— Begin GIVEN DATA —
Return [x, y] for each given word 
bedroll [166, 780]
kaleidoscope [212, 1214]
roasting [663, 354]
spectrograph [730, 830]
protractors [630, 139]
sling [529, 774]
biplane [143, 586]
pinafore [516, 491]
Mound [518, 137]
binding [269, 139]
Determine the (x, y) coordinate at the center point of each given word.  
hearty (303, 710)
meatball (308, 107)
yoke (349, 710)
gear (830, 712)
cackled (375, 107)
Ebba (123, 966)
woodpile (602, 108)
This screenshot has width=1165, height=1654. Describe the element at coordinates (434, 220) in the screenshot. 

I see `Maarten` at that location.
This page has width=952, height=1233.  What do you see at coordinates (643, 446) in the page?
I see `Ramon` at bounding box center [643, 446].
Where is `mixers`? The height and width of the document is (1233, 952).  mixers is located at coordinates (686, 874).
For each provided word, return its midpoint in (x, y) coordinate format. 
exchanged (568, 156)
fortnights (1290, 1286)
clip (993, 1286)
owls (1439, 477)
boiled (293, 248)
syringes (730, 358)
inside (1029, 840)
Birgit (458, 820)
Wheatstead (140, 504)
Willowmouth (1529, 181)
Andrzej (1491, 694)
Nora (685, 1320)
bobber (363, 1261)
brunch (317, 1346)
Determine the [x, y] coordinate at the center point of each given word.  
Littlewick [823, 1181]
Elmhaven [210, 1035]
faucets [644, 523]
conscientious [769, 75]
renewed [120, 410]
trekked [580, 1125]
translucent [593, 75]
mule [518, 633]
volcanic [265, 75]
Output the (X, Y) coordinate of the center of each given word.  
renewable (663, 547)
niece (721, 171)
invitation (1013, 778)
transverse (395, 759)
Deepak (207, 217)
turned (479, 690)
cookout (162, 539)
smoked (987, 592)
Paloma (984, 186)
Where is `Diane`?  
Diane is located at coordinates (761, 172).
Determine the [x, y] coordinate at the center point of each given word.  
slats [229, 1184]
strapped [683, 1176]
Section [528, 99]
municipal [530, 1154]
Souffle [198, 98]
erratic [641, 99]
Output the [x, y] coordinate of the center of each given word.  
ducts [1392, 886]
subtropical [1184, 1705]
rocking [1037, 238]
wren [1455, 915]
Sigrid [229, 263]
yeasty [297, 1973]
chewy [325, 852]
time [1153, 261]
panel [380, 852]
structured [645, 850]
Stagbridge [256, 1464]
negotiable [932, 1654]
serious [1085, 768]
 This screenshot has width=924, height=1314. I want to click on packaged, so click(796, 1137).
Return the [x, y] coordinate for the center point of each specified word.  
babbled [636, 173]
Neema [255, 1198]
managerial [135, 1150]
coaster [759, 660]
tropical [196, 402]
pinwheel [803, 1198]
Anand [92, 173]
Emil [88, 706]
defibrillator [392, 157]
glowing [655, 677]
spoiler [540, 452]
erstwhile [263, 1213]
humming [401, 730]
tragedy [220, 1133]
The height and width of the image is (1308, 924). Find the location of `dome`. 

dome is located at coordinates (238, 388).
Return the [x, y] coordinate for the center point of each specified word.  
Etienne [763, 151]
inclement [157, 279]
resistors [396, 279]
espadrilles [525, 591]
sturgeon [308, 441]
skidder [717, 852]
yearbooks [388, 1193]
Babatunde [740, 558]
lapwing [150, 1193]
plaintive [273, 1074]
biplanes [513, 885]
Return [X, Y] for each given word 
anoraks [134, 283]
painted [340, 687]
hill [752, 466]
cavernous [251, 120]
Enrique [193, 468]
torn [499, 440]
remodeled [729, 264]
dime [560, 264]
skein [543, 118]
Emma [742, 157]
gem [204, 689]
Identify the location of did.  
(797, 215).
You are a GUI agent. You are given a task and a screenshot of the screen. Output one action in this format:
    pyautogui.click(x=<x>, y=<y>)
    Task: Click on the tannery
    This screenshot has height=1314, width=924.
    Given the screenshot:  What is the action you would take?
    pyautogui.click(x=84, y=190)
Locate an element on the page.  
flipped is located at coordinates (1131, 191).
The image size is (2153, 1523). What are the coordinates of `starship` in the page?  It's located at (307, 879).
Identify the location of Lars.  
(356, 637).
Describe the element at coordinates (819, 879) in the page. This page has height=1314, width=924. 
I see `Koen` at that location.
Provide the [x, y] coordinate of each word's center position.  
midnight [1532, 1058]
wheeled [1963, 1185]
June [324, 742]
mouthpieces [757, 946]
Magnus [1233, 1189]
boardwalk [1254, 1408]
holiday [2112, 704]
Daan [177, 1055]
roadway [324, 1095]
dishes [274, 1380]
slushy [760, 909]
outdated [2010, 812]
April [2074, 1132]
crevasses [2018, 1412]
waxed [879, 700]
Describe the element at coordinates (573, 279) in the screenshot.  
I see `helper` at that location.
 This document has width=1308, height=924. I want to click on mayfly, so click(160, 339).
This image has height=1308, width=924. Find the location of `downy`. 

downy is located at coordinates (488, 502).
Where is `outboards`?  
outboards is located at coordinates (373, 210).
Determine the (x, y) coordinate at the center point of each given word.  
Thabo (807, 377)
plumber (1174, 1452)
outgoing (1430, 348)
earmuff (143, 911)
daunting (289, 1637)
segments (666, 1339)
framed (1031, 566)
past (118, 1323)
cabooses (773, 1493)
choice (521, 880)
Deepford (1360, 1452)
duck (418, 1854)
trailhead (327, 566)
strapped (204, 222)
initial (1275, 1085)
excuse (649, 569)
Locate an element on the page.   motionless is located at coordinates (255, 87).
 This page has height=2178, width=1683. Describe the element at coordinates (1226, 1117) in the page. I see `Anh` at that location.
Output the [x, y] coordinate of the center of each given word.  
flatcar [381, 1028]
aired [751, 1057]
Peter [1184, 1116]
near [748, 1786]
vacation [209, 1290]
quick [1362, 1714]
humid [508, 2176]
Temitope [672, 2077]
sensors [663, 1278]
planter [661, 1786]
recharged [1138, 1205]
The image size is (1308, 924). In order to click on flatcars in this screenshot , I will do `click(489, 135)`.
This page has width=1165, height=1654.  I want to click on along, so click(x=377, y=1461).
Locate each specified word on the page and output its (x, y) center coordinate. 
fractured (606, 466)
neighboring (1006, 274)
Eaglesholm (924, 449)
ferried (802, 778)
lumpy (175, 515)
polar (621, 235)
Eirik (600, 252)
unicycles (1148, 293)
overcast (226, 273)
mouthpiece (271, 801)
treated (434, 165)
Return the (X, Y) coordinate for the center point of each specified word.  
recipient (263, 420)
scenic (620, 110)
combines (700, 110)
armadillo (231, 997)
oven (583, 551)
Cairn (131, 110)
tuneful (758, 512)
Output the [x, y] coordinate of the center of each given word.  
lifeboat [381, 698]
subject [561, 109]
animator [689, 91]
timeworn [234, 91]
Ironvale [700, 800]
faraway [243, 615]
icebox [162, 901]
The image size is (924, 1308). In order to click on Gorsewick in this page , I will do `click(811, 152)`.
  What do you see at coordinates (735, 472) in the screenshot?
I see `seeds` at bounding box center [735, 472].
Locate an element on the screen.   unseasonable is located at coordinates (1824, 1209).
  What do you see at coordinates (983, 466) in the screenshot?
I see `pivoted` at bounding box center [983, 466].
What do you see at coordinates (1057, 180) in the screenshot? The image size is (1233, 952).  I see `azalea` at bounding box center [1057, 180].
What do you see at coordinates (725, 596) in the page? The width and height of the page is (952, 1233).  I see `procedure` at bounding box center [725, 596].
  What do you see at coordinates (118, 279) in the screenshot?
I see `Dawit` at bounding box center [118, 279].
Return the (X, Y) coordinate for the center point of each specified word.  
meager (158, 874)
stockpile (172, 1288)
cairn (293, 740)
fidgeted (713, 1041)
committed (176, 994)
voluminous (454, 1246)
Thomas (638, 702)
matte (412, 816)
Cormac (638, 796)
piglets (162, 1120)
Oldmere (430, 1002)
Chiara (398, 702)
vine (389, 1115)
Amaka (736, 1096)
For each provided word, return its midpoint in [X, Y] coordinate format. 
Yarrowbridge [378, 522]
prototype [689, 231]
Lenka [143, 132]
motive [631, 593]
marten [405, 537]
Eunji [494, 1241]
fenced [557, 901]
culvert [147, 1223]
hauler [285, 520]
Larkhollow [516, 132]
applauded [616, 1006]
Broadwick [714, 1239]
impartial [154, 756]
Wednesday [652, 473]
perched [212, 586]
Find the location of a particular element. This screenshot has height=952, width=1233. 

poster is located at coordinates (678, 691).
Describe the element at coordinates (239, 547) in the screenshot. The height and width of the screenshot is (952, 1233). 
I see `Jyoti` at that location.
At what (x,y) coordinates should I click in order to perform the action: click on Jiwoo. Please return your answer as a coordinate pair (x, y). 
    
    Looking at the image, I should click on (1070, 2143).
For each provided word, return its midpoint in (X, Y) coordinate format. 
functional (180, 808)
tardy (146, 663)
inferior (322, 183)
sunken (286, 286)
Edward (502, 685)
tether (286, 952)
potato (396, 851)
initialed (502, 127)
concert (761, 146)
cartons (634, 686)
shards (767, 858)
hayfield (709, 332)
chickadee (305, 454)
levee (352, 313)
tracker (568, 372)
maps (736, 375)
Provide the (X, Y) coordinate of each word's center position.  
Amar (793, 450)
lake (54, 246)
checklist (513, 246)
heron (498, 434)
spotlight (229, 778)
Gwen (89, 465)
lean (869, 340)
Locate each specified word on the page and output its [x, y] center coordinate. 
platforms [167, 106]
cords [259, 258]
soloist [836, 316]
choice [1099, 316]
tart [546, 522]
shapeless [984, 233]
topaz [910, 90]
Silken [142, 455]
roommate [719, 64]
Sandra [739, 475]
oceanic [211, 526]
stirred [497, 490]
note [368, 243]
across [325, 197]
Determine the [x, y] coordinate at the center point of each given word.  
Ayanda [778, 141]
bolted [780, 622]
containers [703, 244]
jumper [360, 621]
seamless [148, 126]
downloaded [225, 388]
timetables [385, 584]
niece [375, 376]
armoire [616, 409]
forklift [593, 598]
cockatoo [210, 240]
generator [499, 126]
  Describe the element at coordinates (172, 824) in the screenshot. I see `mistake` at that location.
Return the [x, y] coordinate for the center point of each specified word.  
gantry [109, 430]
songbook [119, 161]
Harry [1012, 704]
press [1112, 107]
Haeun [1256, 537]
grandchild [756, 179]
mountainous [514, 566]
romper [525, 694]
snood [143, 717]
— End GIVEN DATA —
PROBLEM
Locate every line in the material above that contains the word "dome" and copy each one out. Treat the match as case-sensitive.

FULL SOLUTION
The height and width of the image is (1308, 924). Find the location of `dome`. 
dome is located at coordinates (238, 388).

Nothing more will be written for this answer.